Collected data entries

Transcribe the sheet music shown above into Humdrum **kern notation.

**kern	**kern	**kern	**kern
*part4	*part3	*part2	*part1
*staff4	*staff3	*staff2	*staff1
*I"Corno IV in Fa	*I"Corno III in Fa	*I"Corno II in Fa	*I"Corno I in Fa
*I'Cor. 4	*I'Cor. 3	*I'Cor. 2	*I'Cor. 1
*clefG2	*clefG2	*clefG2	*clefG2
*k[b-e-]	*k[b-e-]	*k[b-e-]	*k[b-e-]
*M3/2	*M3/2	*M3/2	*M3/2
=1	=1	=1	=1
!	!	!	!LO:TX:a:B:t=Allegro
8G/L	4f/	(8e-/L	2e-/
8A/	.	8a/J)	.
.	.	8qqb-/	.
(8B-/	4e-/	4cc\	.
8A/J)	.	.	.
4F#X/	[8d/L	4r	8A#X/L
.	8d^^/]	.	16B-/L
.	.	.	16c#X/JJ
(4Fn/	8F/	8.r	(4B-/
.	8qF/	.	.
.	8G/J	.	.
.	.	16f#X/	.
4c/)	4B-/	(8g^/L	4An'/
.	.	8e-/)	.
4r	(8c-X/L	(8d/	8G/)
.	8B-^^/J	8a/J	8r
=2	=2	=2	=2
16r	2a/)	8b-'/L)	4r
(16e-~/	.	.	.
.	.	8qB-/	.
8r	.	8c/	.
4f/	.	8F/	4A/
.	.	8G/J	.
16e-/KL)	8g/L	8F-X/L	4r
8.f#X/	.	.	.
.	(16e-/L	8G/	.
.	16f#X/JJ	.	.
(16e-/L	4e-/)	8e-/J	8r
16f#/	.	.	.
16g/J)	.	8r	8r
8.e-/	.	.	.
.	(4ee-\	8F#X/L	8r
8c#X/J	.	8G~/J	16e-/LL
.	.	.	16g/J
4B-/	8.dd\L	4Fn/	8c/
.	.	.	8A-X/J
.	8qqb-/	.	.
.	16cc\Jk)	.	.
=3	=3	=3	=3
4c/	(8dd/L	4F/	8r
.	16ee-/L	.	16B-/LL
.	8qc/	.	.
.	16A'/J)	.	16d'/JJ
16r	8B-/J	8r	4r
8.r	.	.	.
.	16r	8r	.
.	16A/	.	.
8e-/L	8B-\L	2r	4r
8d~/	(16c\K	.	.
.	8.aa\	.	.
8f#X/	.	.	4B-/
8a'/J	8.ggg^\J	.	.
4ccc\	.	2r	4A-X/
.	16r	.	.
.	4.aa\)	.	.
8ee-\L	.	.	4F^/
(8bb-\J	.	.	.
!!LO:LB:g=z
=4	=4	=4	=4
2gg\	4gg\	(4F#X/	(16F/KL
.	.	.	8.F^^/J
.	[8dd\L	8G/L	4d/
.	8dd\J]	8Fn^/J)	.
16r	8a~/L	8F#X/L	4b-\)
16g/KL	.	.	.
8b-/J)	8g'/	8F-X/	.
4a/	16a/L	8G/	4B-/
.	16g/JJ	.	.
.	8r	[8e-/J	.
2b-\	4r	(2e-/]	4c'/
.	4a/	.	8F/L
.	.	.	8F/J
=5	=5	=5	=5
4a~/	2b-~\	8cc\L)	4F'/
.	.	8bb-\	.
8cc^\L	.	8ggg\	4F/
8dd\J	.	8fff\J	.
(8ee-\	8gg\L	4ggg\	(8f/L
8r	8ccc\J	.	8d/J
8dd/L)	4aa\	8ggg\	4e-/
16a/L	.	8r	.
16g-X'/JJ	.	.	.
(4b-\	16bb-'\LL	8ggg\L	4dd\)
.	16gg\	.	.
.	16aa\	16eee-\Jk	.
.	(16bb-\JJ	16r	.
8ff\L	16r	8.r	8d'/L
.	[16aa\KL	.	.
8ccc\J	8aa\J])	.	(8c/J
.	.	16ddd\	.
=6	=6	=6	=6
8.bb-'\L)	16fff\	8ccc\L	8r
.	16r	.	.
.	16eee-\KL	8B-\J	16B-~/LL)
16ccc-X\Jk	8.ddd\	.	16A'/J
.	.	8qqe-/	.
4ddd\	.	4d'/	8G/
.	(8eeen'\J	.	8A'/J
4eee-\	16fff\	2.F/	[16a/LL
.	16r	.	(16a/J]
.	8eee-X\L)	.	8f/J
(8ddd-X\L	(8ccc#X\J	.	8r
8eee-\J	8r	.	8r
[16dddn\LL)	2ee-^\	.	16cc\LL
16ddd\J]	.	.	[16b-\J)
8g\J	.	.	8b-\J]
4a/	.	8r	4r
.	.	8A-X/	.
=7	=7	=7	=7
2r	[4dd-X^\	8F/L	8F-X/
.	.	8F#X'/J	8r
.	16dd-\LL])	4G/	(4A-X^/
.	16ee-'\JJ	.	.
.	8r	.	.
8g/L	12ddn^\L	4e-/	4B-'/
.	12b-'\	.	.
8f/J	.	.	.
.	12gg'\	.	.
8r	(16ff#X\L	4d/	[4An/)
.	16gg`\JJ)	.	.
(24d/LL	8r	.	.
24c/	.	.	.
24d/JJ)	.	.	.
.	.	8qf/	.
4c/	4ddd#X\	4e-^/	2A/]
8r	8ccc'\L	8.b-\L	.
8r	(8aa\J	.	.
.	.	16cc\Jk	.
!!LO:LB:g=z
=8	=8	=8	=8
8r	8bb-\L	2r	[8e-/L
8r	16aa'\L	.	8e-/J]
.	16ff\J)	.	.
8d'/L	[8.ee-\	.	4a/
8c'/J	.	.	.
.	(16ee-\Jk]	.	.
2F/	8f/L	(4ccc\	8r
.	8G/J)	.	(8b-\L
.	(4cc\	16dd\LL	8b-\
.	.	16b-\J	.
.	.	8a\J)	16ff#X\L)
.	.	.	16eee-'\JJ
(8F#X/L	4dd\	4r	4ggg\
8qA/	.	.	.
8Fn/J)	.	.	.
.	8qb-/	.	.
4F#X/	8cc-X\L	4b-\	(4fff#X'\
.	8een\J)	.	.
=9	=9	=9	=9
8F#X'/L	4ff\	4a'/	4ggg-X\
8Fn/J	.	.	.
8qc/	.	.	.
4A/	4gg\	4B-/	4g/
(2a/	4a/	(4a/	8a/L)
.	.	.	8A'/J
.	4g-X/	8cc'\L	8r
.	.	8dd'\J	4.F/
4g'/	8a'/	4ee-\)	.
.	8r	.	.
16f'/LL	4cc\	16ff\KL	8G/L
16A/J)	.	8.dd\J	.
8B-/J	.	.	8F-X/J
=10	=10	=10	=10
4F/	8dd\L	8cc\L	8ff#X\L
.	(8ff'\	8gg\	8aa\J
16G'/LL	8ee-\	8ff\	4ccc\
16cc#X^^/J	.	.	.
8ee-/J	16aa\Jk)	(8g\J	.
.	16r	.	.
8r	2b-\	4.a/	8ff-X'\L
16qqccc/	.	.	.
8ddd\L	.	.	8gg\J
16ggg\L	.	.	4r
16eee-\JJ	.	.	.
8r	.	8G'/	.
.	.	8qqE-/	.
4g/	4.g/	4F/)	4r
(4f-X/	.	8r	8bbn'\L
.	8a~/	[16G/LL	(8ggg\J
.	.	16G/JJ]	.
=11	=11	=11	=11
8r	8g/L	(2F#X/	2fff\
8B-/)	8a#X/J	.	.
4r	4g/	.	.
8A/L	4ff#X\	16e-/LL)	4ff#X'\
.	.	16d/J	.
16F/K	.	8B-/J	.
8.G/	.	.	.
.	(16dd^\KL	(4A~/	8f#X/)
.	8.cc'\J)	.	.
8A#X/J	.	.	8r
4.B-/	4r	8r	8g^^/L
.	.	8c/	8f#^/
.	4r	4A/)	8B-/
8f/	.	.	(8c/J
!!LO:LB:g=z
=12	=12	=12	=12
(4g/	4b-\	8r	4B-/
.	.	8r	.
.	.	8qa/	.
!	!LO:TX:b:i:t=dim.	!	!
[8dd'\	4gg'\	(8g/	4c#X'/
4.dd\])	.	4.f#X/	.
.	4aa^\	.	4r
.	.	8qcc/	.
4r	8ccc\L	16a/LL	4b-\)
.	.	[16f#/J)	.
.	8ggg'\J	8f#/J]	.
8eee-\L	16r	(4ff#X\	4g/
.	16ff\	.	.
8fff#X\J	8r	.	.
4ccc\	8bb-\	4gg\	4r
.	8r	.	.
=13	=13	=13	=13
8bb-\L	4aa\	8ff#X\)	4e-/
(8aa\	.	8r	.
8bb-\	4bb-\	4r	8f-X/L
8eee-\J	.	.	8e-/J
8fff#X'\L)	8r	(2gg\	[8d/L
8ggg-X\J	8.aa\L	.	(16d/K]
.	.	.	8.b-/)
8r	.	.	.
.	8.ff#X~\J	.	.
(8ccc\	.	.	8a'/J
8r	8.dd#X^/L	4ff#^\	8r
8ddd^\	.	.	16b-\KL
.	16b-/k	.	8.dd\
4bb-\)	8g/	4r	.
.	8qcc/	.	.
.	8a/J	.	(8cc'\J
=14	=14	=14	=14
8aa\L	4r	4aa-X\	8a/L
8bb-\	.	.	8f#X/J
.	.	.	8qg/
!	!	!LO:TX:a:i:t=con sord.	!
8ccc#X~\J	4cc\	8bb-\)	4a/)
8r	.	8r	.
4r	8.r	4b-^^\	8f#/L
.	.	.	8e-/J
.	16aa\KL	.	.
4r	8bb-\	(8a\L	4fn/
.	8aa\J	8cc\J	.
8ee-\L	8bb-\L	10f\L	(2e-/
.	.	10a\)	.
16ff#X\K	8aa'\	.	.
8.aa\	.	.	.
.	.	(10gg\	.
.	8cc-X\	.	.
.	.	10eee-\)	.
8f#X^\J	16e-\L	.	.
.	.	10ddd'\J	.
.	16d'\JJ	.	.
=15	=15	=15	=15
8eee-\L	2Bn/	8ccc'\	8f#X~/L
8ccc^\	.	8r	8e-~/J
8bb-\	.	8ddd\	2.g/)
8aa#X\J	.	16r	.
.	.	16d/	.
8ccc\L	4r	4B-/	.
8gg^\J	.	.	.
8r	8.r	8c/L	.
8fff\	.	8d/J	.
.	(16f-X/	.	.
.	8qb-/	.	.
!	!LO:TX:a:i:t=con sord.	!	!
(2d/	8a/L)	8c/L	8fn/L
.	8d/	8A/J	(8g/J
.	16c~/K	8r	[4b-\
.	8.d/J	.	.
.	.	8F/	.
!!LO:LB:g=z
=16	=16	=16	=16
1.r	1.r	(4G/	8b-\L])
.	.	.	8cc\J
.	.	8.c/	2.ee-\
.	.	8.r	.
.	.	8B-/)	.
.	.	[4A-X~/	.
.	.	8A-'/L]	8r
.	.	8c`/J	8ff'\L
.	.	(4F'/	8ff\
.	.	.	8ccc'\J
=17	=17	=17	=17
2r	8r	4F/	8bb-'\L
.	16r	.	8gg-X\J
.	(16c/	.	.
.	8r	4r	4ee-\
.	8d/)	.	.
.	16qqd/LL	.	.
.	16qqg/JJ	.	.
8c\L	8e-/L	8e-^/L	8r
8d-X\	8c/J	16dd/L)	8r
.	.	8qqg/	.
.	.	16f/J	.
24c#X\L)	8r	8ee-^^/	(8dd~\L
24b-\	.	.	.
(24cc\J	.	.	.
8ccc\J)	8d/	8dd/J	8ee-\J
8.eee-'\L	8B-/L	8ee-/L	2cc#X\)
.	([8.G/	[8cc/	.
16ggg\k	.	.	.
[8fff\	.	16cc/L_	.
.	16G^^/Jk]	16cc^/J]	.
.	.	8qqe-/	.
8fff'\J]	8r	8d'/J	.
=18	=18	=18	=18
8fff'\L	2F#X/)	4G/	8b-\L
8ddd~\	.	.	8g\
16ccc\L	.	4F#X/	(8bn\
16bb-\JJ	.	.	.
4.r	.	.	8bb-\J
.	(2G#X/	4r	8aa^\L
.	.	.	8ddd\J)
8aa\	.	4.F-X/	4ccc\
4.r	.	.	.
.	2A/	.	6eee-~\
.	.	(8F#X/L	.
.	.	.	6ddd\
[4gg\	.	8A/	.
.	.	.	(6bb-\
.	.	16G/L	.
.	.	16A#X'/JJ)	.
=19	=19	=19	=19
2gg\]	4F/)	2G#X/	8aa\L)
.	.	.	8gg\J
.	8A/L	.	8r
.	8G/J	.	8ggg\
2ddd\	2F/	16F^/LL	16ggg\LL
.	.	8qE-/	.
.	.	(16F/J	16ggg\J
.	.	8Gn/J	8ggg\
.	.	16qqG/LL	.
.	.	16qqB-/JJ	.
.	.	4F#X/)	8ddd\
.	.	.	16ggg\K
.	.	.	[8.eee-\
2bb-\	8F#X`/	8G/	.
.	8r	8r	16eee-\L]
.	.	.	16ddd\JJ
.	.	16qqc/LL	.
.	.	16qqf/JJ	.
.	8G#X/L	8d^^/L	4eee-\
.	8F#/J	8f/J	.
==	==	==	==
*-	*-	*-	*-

- **WORK TO COMPLETE**
How many lines in the entries above contain the string "kern"? Reply with the number alone.

- **SOLUTION TO THE EXERCISE**
2